> [WHAT YOU NEED TO DO] Below are entries; copy exactly the lines from the one with "(255, 559) = (450, 548): green" through the one with "(612, 338) = (403, 235): white cube -> none", both included, and leave out the rest.
================================
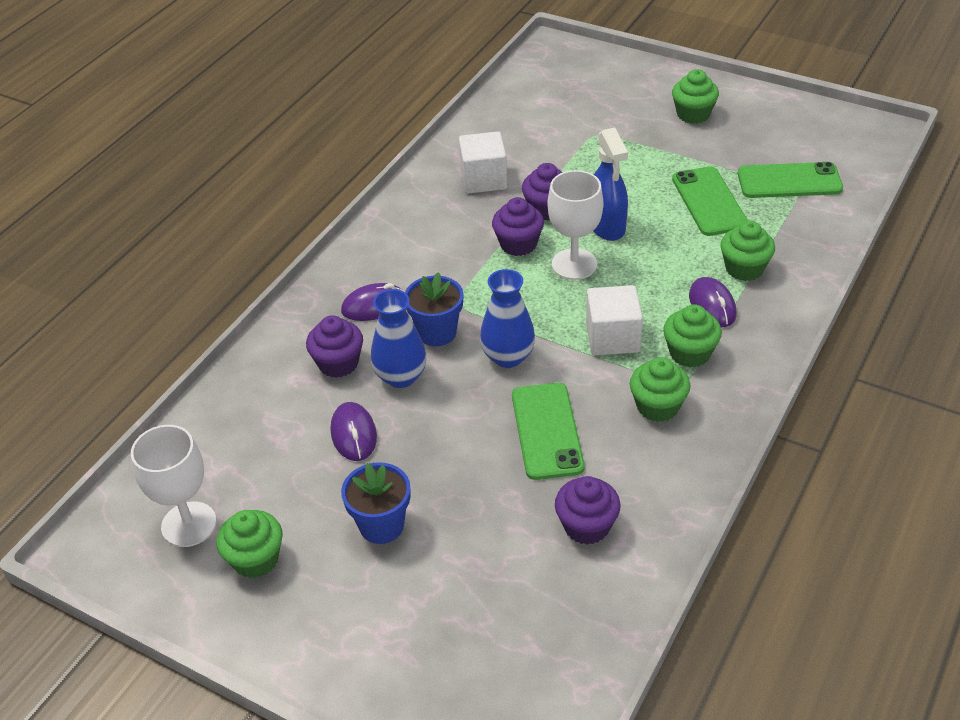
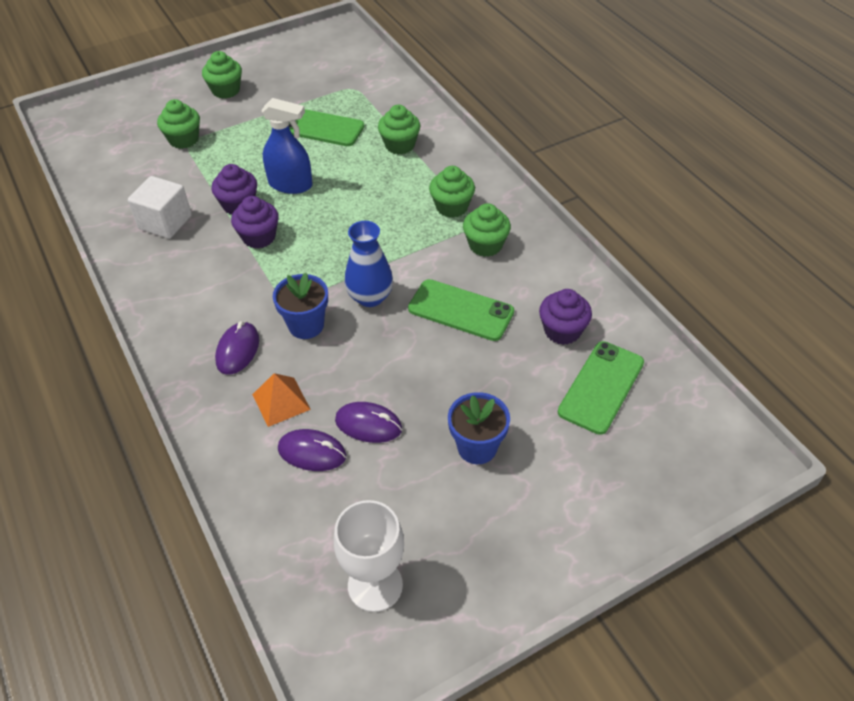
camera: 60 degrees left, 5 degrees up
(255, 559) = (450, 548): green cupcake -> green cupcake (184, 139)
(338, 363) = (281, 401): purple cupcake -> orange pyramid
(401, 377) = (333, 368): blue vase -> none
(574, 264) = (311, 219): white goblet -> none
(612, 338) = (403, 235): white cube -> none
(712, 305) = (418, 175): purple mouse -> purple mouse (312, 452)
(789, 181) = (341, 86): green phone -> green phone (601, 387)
================================
> [RESULT OF THIS EXERCISE]
(255, 559) = (450, 548): green cupcake -> green cupcake (184, 139)
(338, 363) = (281, 401): purple cupcake -> orange pyramid
(401, 377) = (333, 368): blue vase -> none
(574, 264) = (311, 219): white goblet -> none
(612, 338) = (403, 235): white cube -> none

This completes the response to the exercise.